▸ **Your task**
Your answer should be the full data, transcribed exactly, with no pictures in it.

▸ **Given data**
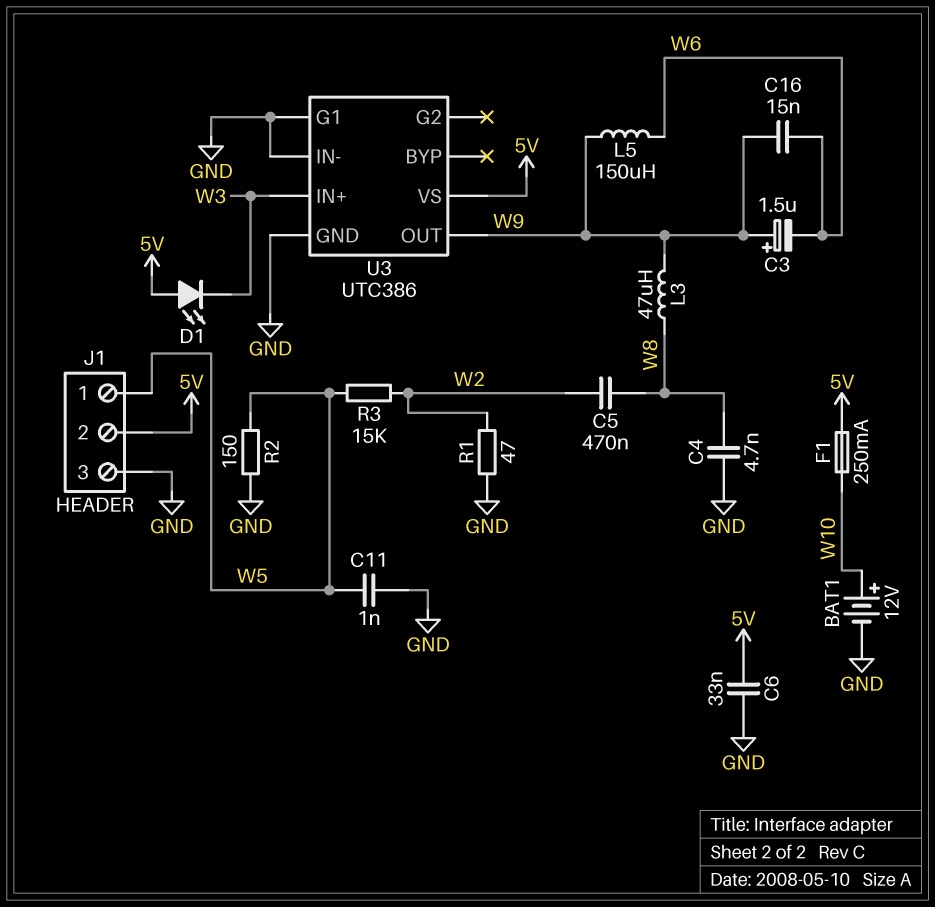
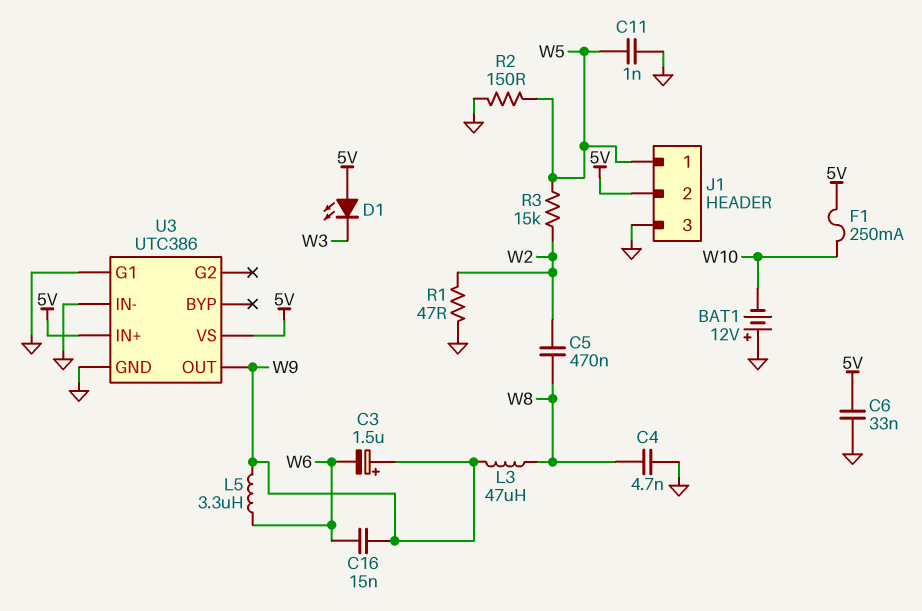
BAT1: 12V (plus W10, minus GND) -> 12V (plus GND, minus W10)
L5: 150uH (W6, W9) -> 3.3uH (W6, W9)
U3 pin IN+: W3 -> 5V

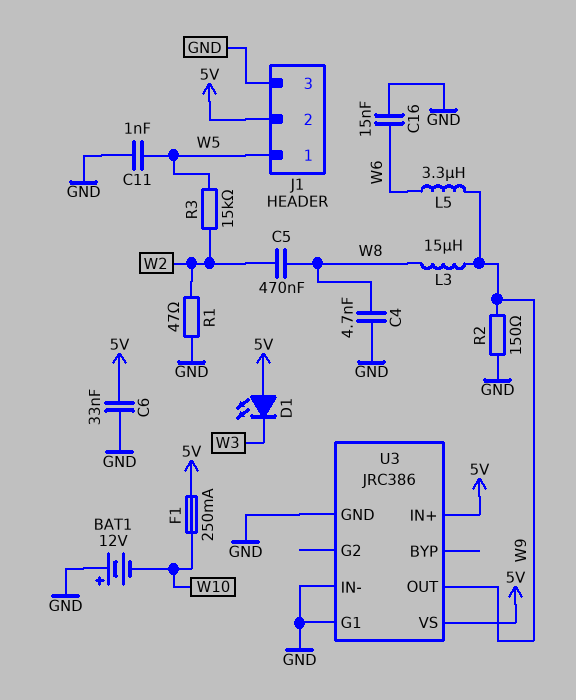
C3: 1.5uF (plus W9, minus W6) -> none
C16: 15nF (W6, W9) -> 15nF (GND, W6)
L3: 47uH (W8, W9) -> 15uH (W8, W9)
R2: 150 (GND, W5) -> 150 (GND, W9)
U3: UTC386 -> JRC386

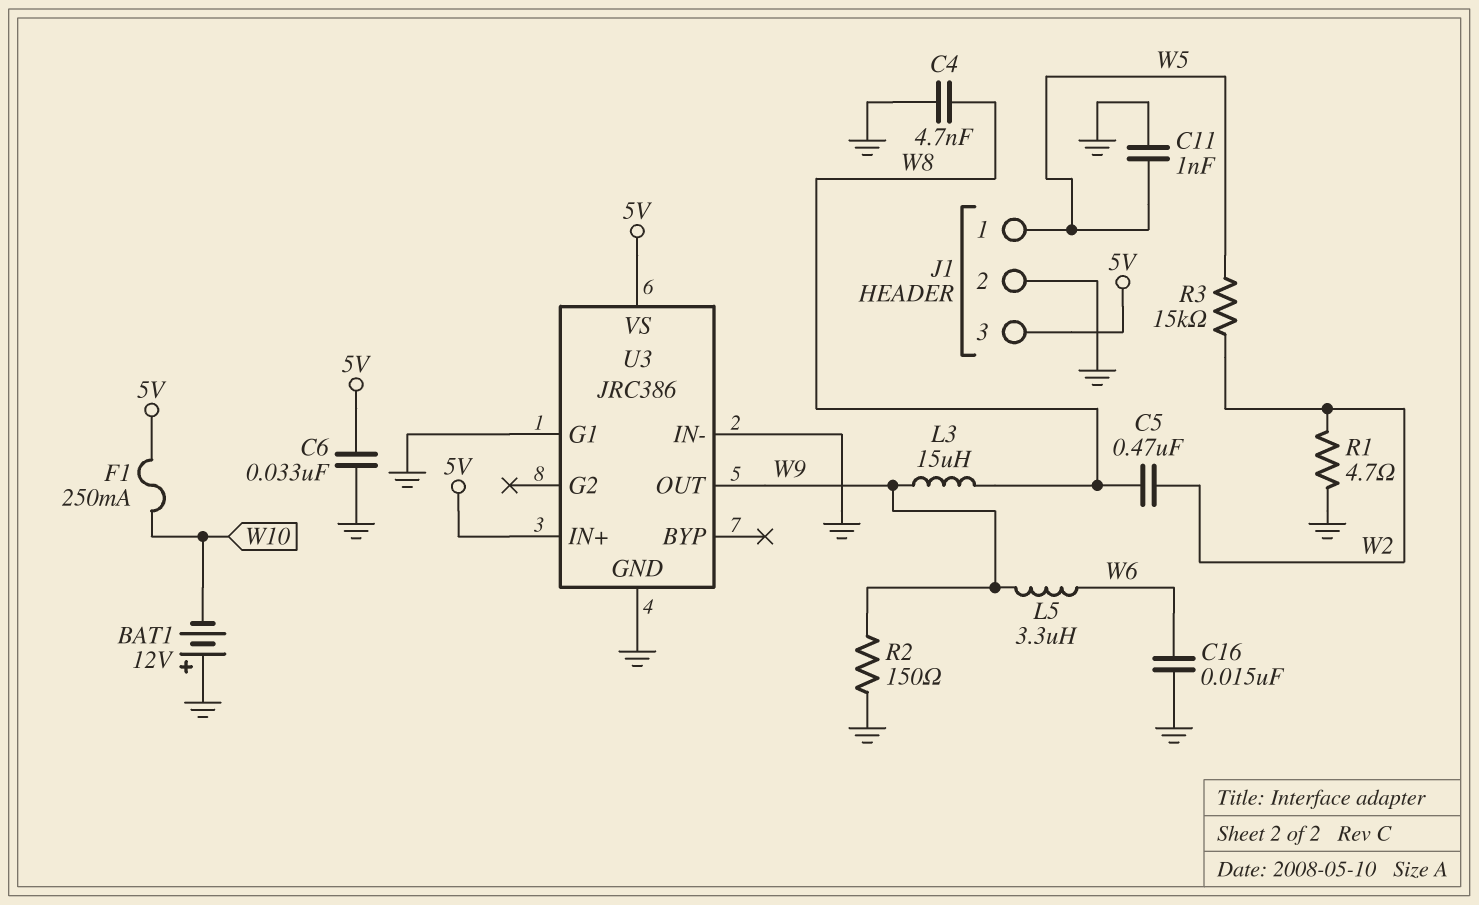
D1: LED (A 5V, K W3) -> none
J1 pin 2: 5V -> GND
J1 pin 3: GND -> 5V
R1: 47 (GND, W2) -> 4.7 (GND, W2)

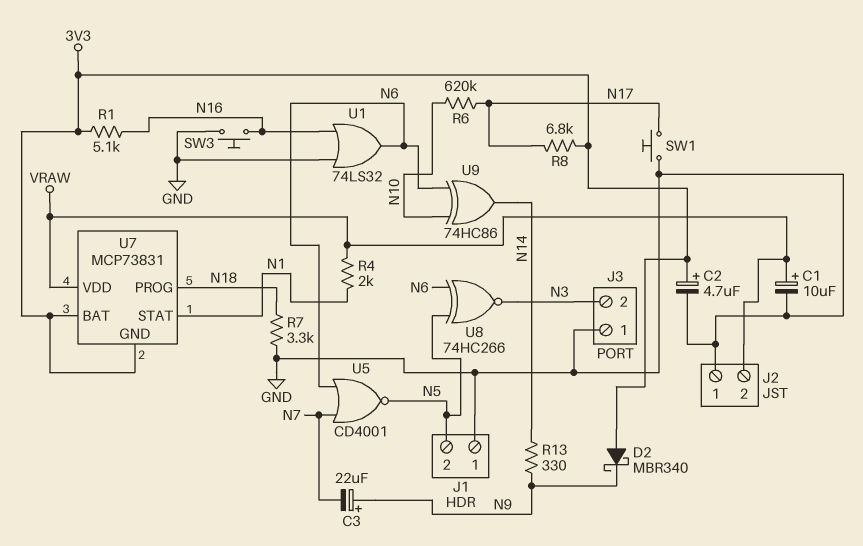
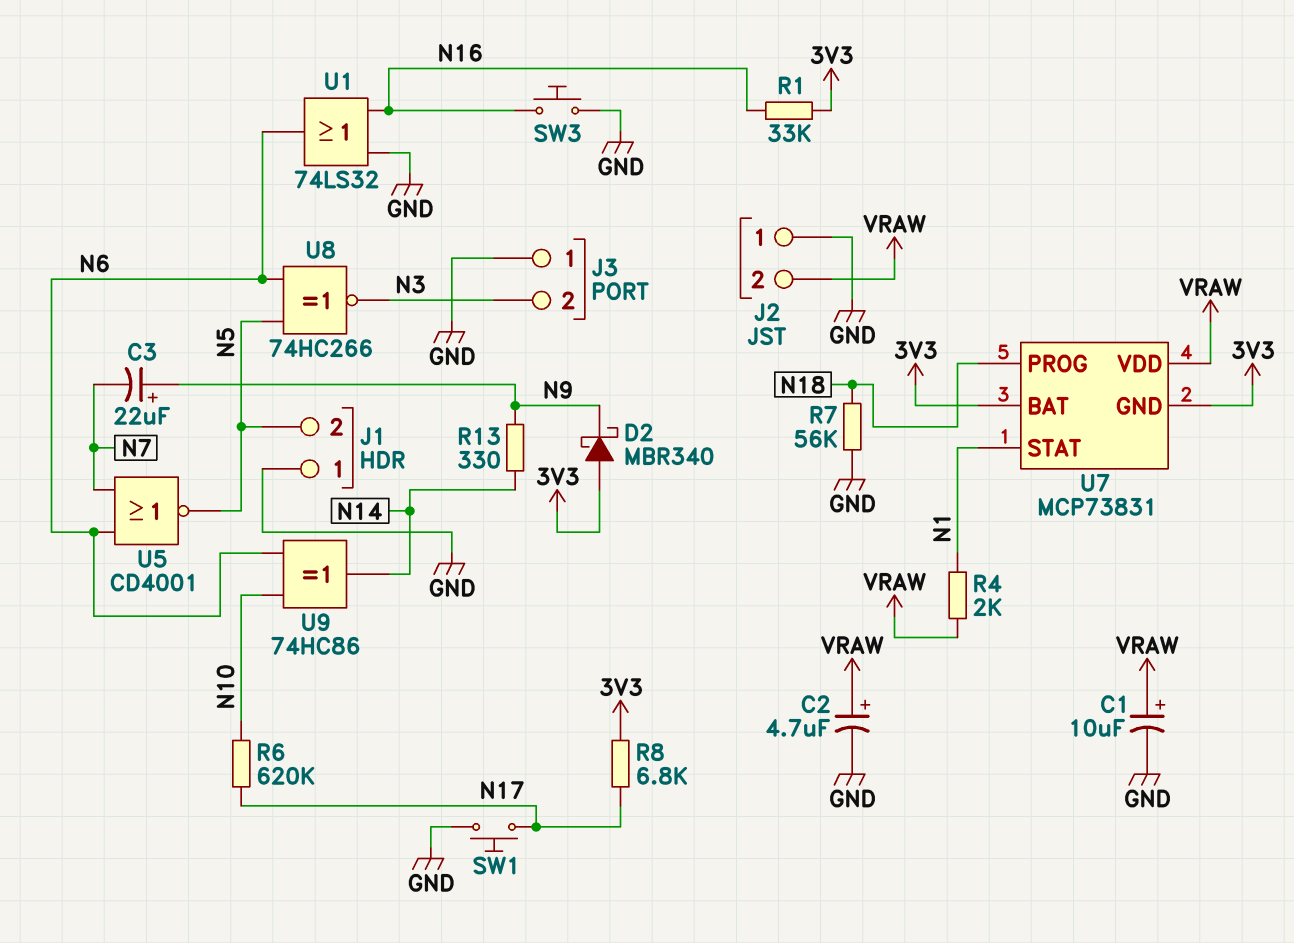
C2: 4.7uF (plus 3V3, minus GND) -> 4.7uF (plus VRAW, minus GND)
R1: 5.1k (3V3, N16) -> 33k (3V3, N16)
R7: 3.3k (GND, N18) -> 56k (GND, N18)

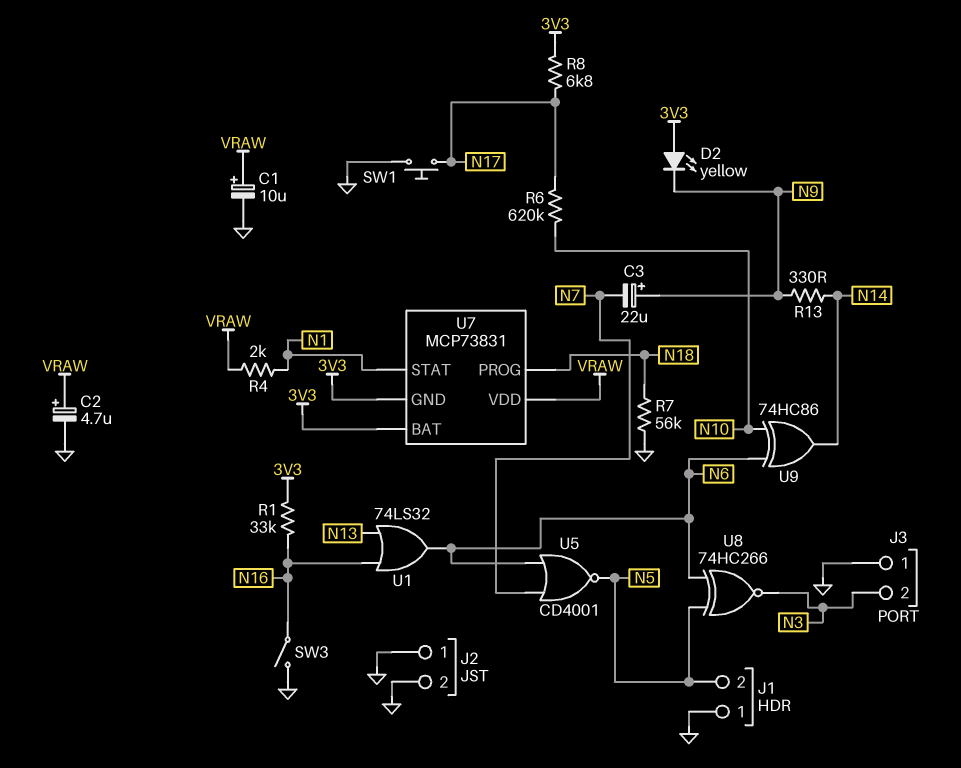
D2: schottky MBR340 (A 3V3, K N9) -> LED yellow (A 3V3, K N9)
J2 pin 2: VRAW -> GND
SW3: button (GND, N16) -> switch (GND, N16)
U1: OR 74LS32 (in GND, in N16, out N6) -> OR 74LS32 (in N13, in N16, out N6)

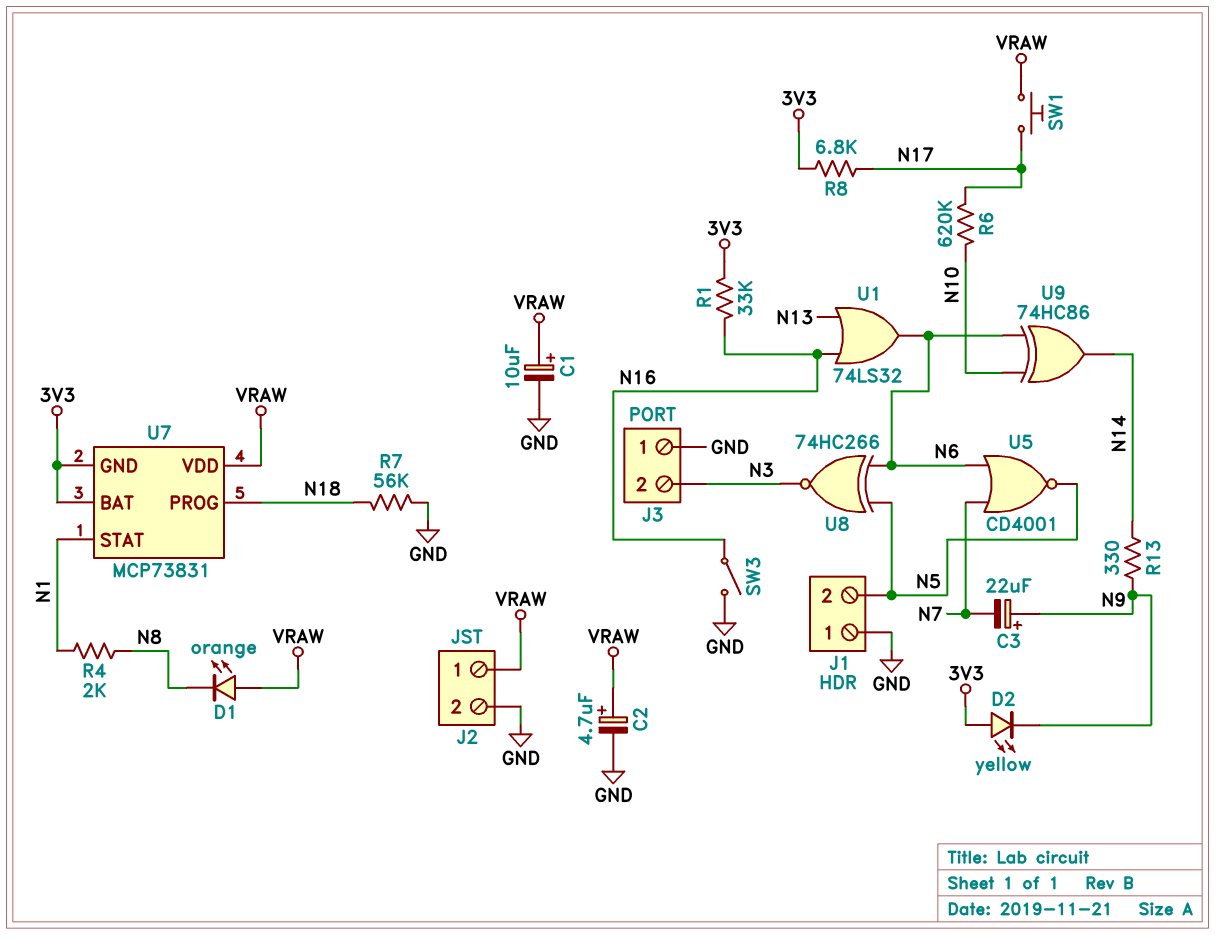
D1: none -> LED orange (A VRAW, K N8)
J2 pin 1: GND -> VRAW
R4: 2k (N1, VRAW) -> 2k (N1, N8)
SW1: button (GND, N17) -> button (N17, VRAW)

▸ **Answer to this exercise**
BAT1: 12V (plus W10, minus GND) -> 12V (plus GND, minus W10)
L5: 150uH (W6, W9) -> 3.3uH (W6, W9)
U3 pin IN+: W3 -> 5V

C3: 1.5uF (plus W9, minus W6) -> none
C16: 15nF (W6, W9) -> 15nF (GND, W6)
L3: 47uH (W8, W9) -> 15uH (W8, W9)
R2: 150 (GND, W5) -> 150 (GND, W9)
U3: UTC386 -> JRC386

D1: LED (A 5V, K W3) -> none
J1 pin 2: 5V -> GND
J1 pin 3: GND -> 5V
R1: 47 (GND, W2) -> 4.7 (GND, W2)

C2: 4.7uF (plus 3V3, minus GND) -> 4.7uF (plus VRAW, minus GND)
R1: 5.1k (3V3, N16) -> 33k (3V3, N16)
R7: 3.3k (GND, N18) -> 56k (GND, N18)

D2: schottky MBR340 (A 3V3, K N9) -> LED yellow (A 3V3, K N9)
J2 pin 2: VRAW -> GND
SW3: button (GND, N16) -> switch (GND, N16)
U1: OR 74LS32 (in GND, in N16, out N6) -> OR 74LS32 (in N13, in N16, out N6)

D1: none -> LED orange (A VRAW, K N8)
J2 pin 1: GND -> VRAW
R4: 2k (N1, VRAW) -> 2k (N1, N8)
SW1: button (GND, N17) -> button (N17, VRAW)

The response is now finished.